EXERCISE: Set out exactly every line of the entries below, starting at the line that holds "swapped | règle/turquoise" and stopping after the line that holds "<526, 410> |".

INPUT DATA:
----------

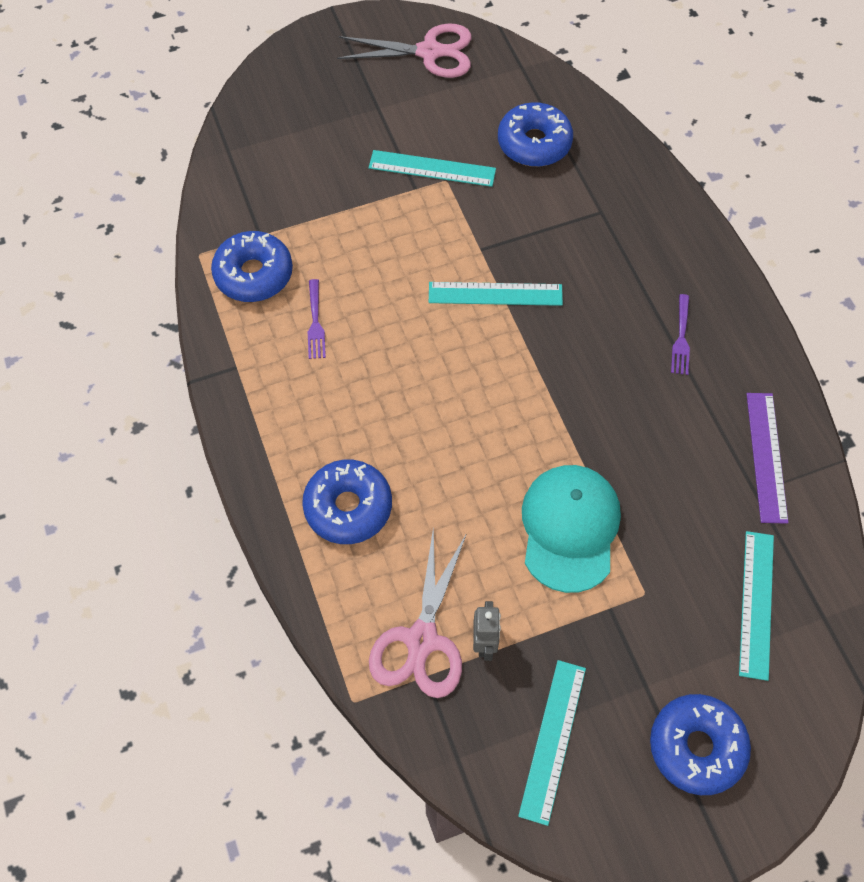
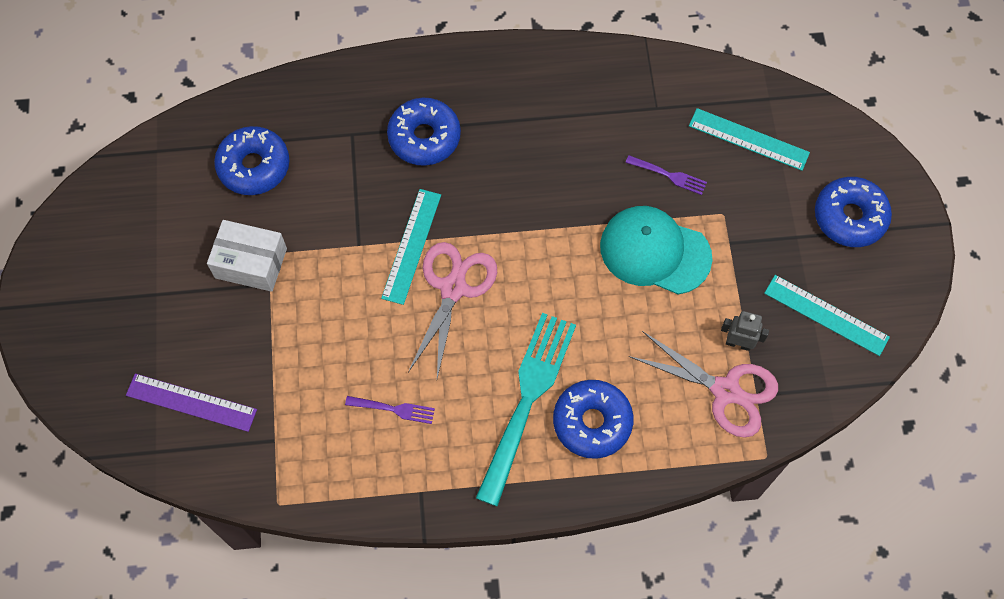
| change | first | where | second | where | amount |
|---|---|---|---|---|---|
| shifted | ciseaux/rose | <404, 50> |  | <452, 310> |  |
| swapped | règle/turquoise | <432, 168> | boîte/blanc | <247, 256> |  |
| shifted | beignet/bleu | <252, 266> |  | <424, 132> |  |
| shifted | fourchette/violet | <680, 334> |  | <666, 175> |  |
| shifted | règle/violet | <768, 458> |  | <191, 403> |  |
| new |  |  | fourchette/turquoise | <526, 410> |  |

----------

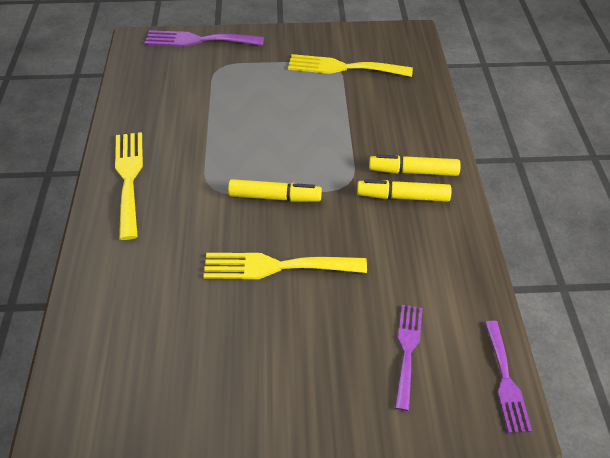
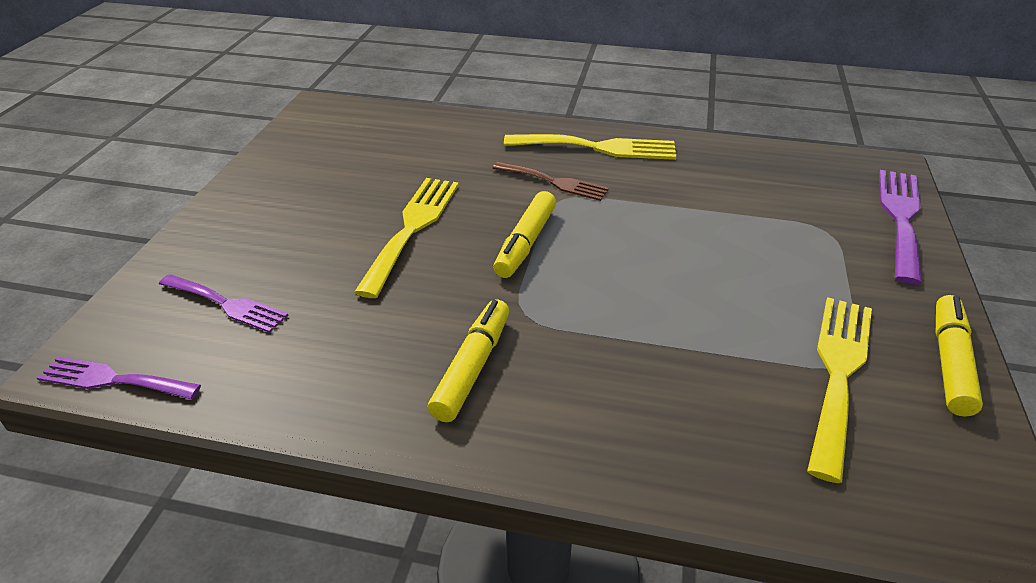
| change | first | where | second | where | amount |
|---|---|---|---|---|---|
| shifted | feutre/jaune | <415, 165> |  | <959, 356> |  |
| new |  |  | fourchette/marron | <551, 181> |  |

----------

ANSWER FOR THE TASK:
| swapped | règle/turquoise | <432, 168> | boîte/blanc | <247, 256> |  |
| shifted | beignet/bleu | <252, 266> |  | <424, 132> |  |
| shifted | fourchette/violet | <680, 334> |  | <666, 175> |  |
| shifted | règle/violet | <768, 458> |  | <191, 403> |  |
| new |  |  | fourchette/turquoise | <526, 410> |  |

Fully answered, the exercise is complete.